[[ Material for this exercise open ]]

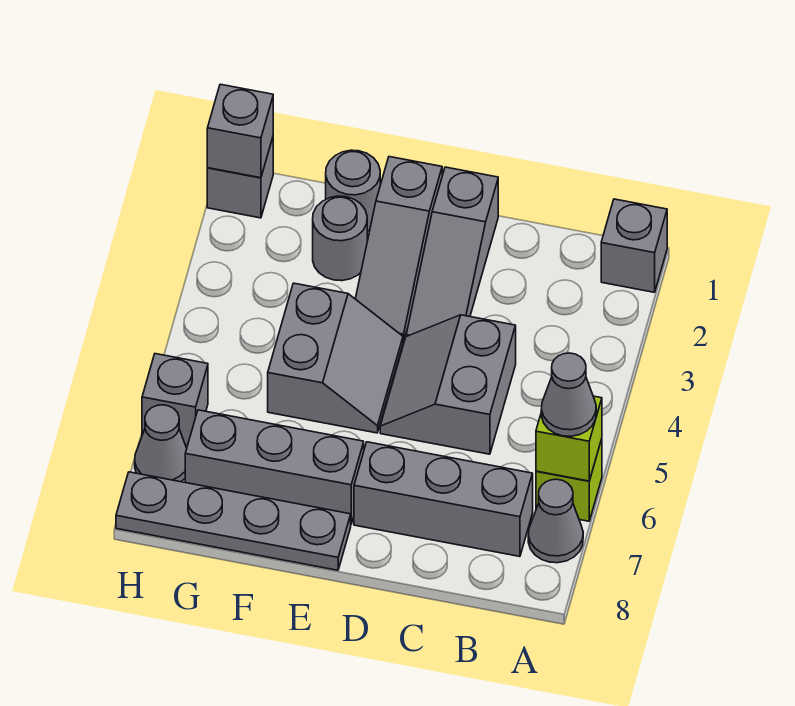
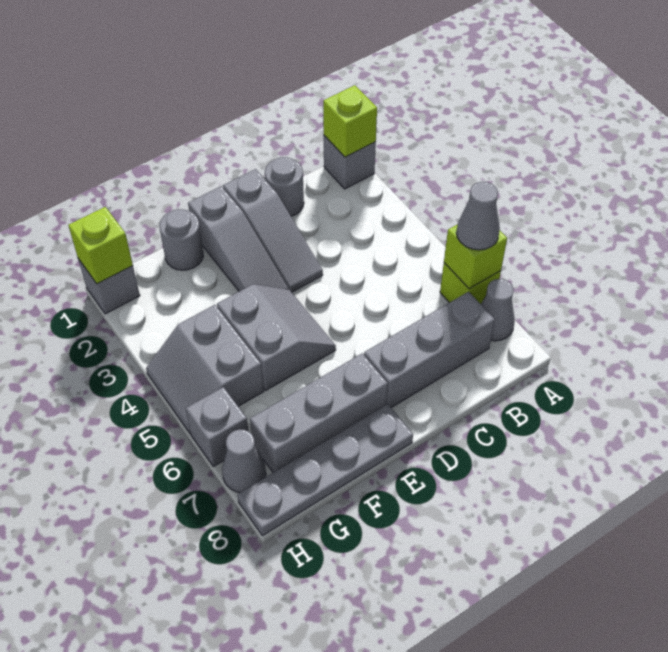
none -> lime 1x1 brick [323,85,377,157]
grey 2x2 slope [380,315,516,454] -> grey 2x2 slope moved to [146,305,264,434]
grey 1x1 round brick [313,196,367,281] -> grey 1x1 round brick moved to [265,157,304,216]
grey 1x1 brick [207,84,273,178] -> lime 1x1 brick [68,207,133,284]

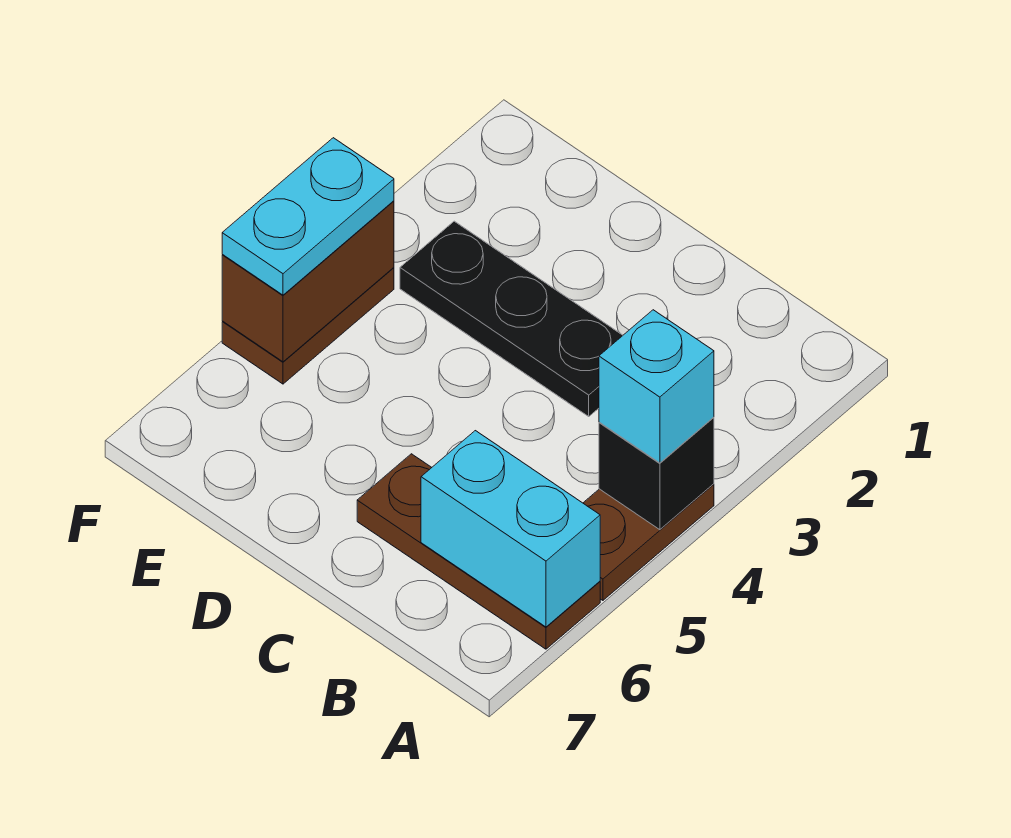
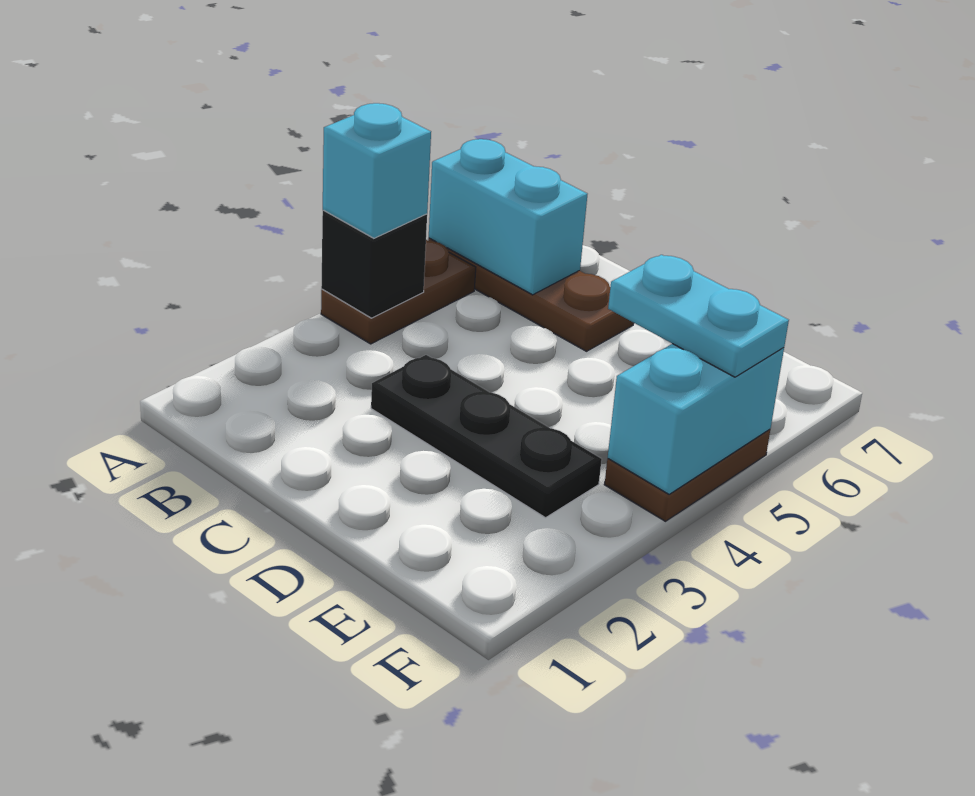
brown 1x2 brick [222,201,394,362] -> cyan 1x2 brick [608,344,784,494]
cyan 1x2 plate [222,138,394,295] -> cyan 1x2 plate turned to [608,255,789,377]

[[ Material for this exercise closed ]]

Task goal: What you write must match, line for line, the lines from the one with "grey 1x1 brick" through the last line of the data above, minus the pictures.

Exercise response:
grey 1x1 brick [207,84,273,178] -> lime 1x1 brick [68,207,133,284]

brown 1x2 brick [222,201,394,362] -> cyan 1x2 brick [608,344,784,494]
cyan 1x2 plate [222,138,394,295] -> cyan 1x2 plate turned to [608,255,789,377]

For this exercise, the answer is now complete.